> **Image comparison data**
- - - -

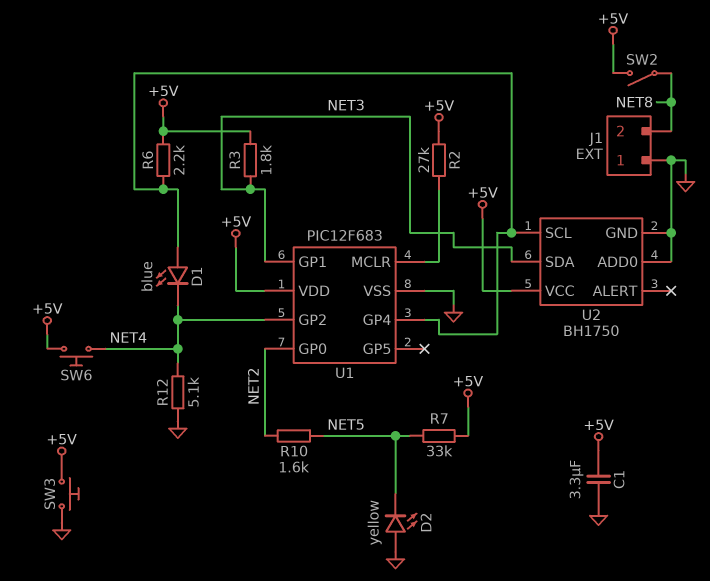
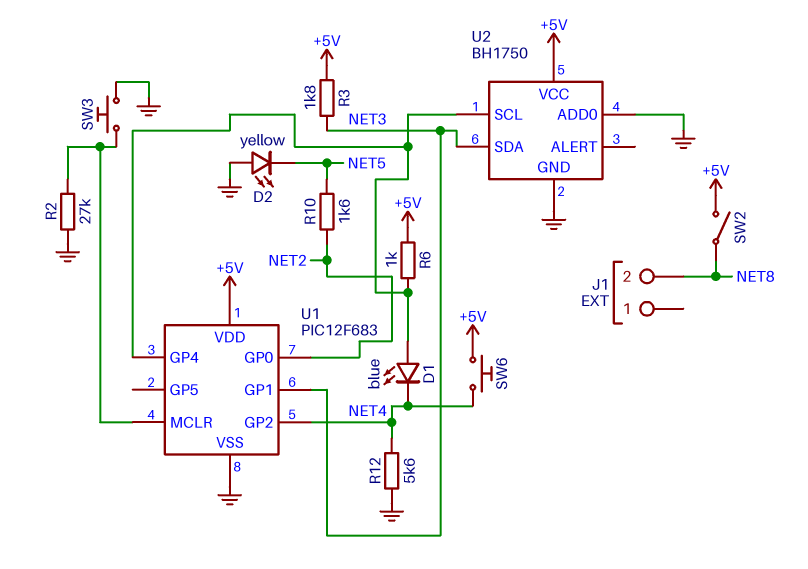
C1: 3.3uF (+5V, GND) -> none
J1 pin 1: GND -> none
R2: 27k (+5V, U1/MCLR) -> 27k (GND, U1/MCLR)
R6: 2.2k (+5V, U1/GP4) -> 1k (+5V, U1/GP4)
R7: 33k (+5V, NET5) -> none
R12: 5.1k (GND, NET4) -> 5.6k (GND, NET4)
SW3: button (+5V, GND) -> button (GND, U1/MCLR)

- - - -

Give back every record exactly, dropping its pictures.

> **EXERCISE OUTPUT**
C1: 3.3uF (+5V, GND) -> none
J1 pin 1: GND -> none
R2: 27k (+5V, U1/MCLR) -> 27k (GND, U1/MCLR)
R6: 2.2k (+5V, U1/GP4) -> 1k (+5V, U1/GP4)
R7: 33k (+5V, NET5) -> none
R12: 5.1k (GND, NET4) -> 5.6k (GND, NET4)
SW3: button (+5V, GND) -> button (GND, U1/MCLR)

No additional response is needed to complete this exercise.